About this task:
Leave out the pictures and return every entry exactly as it appears.

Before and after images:
==========
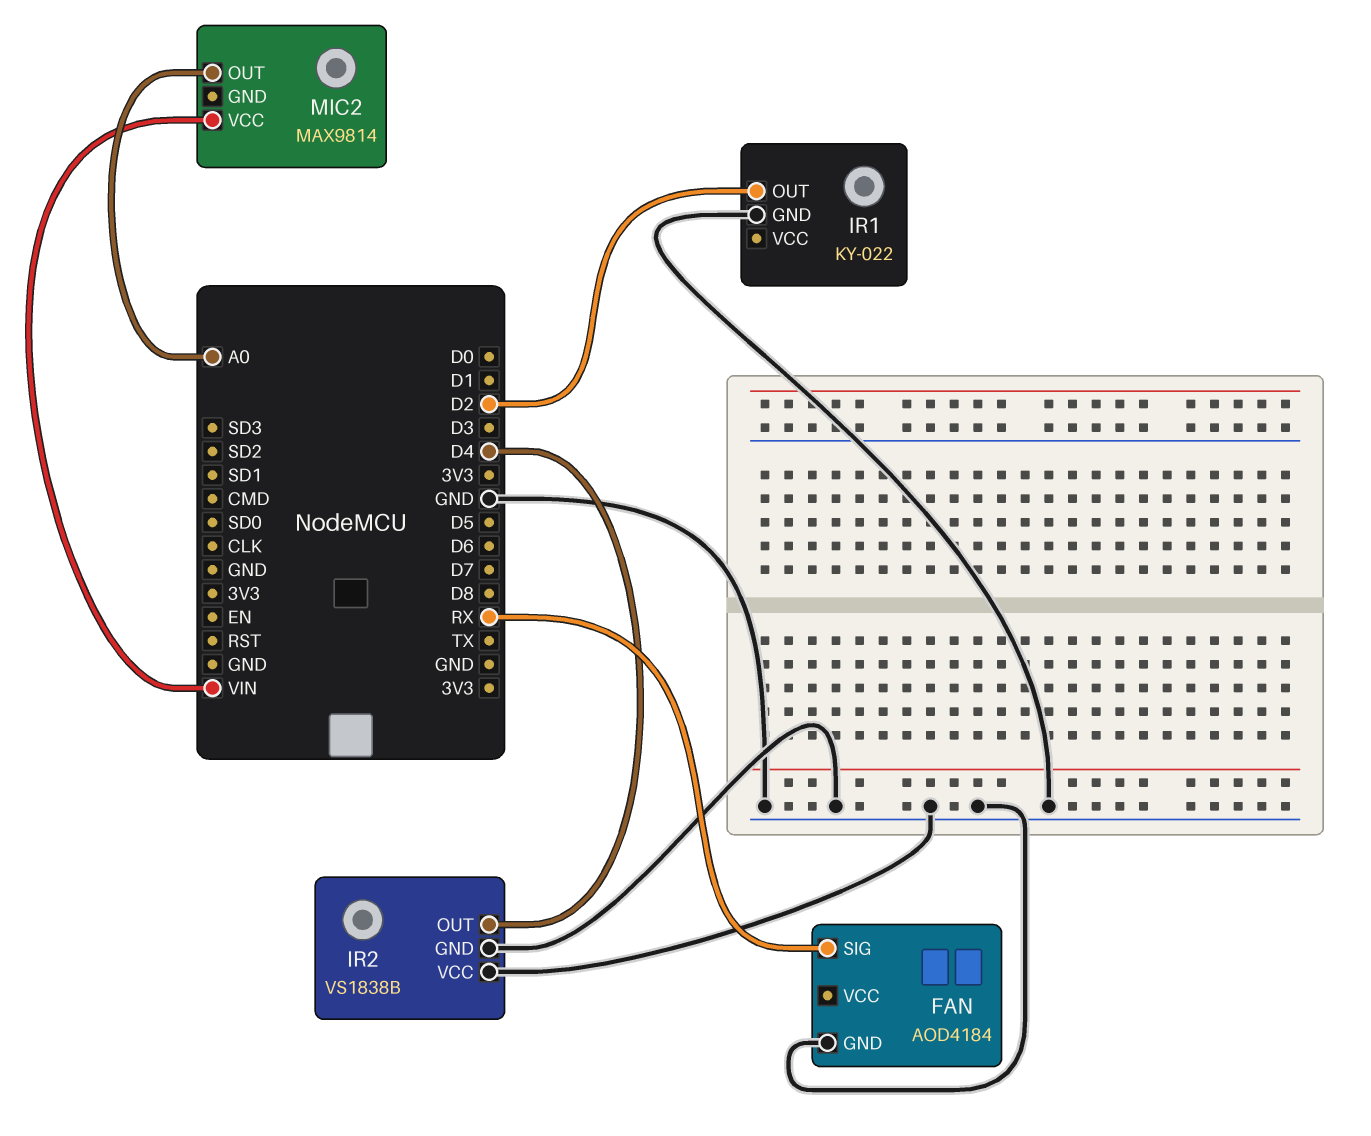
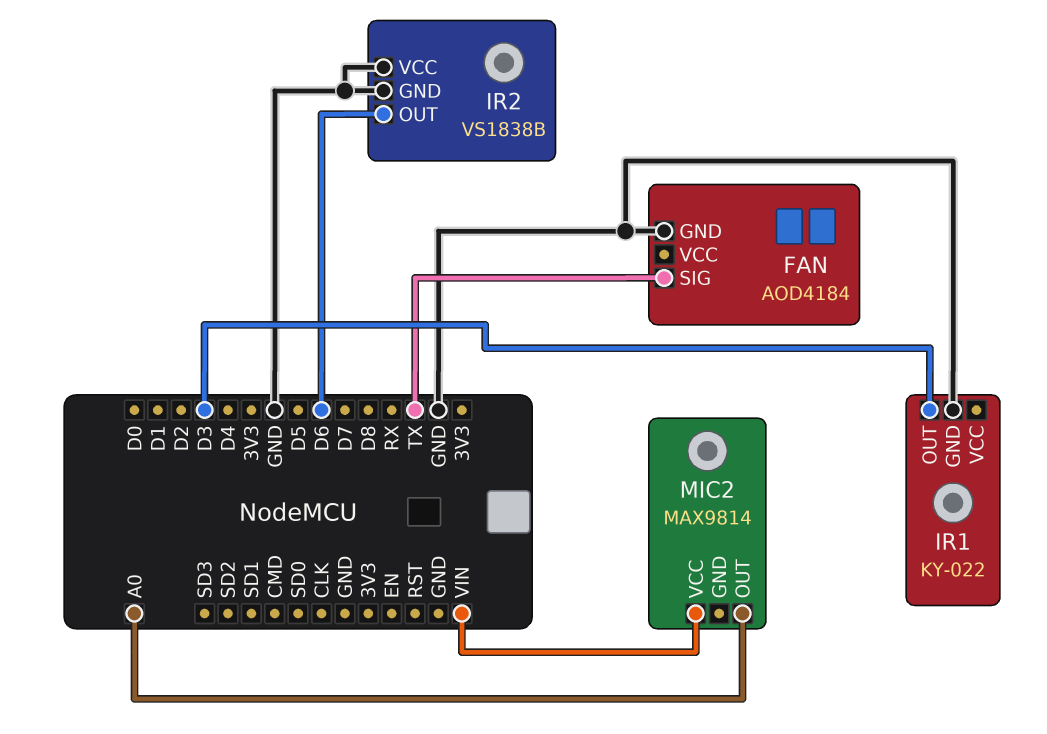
FAN pin SIG: RX -> TX
IR1 pin OUT: D2 -> D3
IR2 pin OUT: D4 -> D6

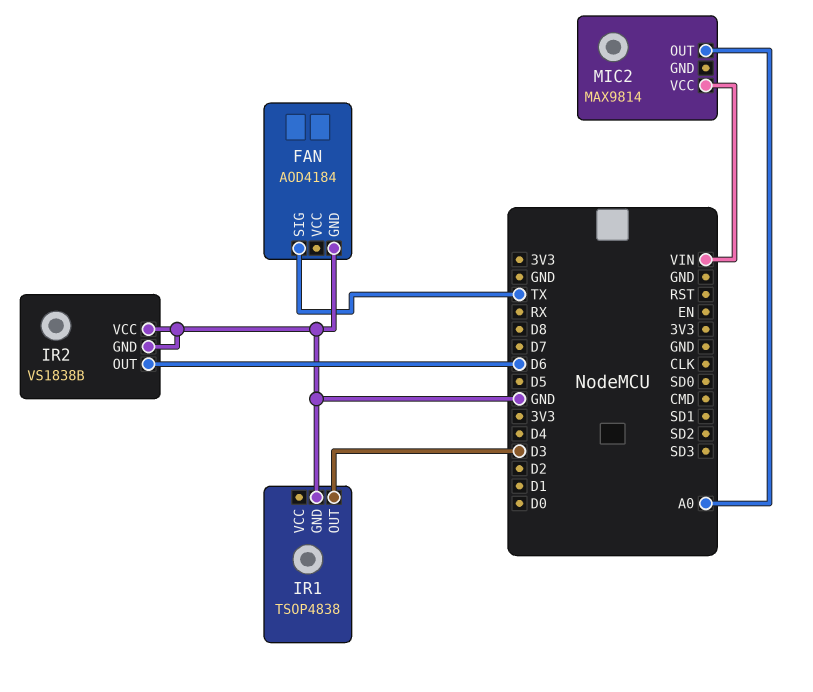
IR1: KY-022 -> TSOP4838

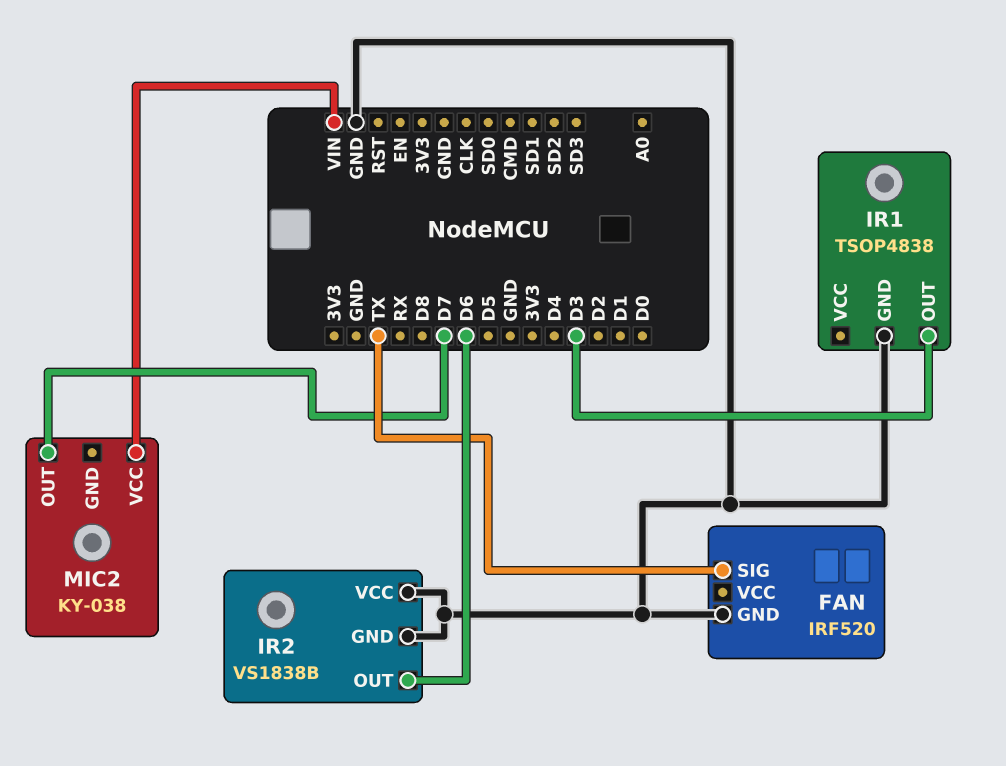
FAN: AOD4184 -> IRF520
MIC2: MAX9814 -> KY-038
MIC2 pin OUT: A0 -> D7

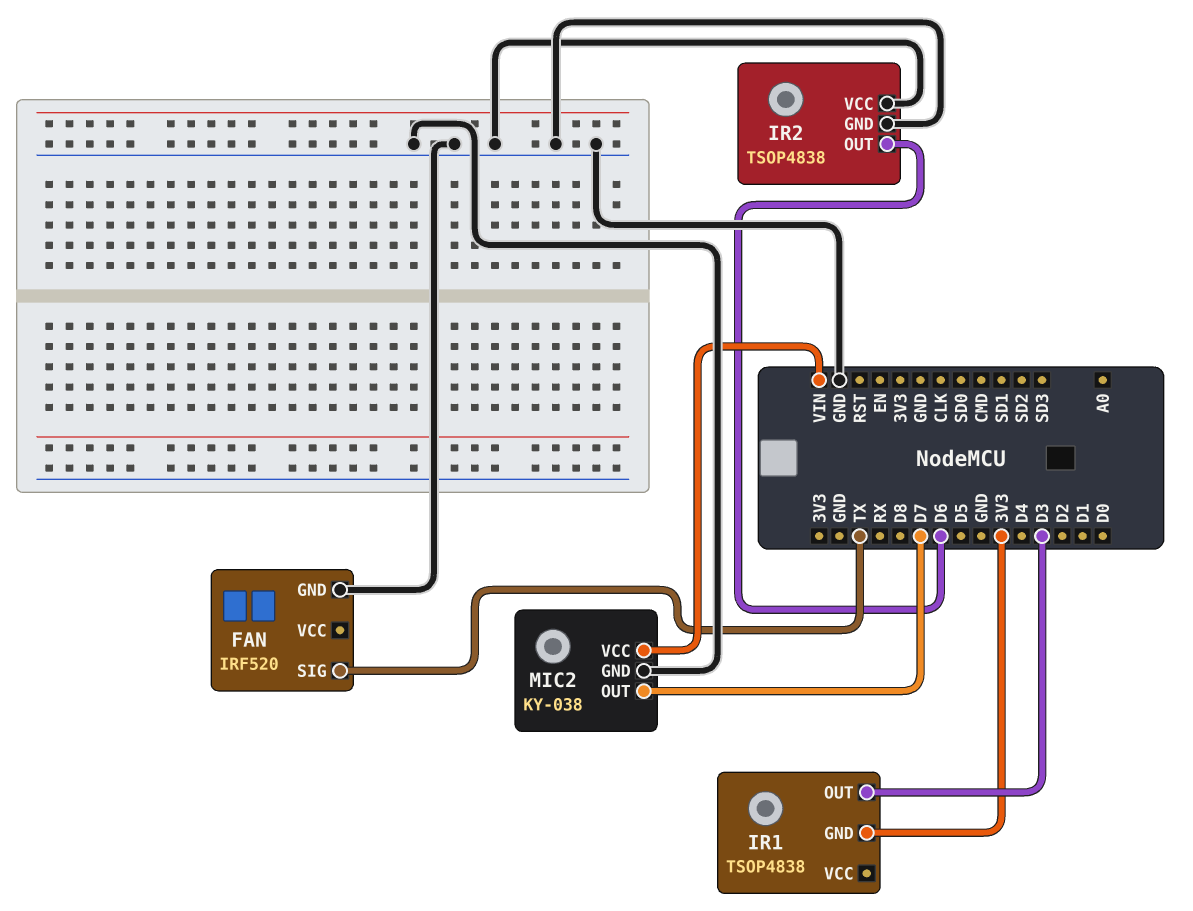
IR1 pin GND: GND -> 3V3
IR2: VS1838B -> TSOP4838
MIC2 pin GND: none -> GND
==========
Answer for the task:
FAN pin SIG: RX -> TX
IR1 pin OUT: D2 -> D3
IR2 pin OUT: D4 -> D6

IR1: KY-022 -> TSOP4838

FAN: AOD4184 -> IRF520
MIC2: MAX9814 -> KY-038
MIC2 pin OUT: A0 -> D7

IR1 pin GND: GND -> 3V3
IR2: VS1838B -> TSOP4838
MIC2 pin GND: none -> GND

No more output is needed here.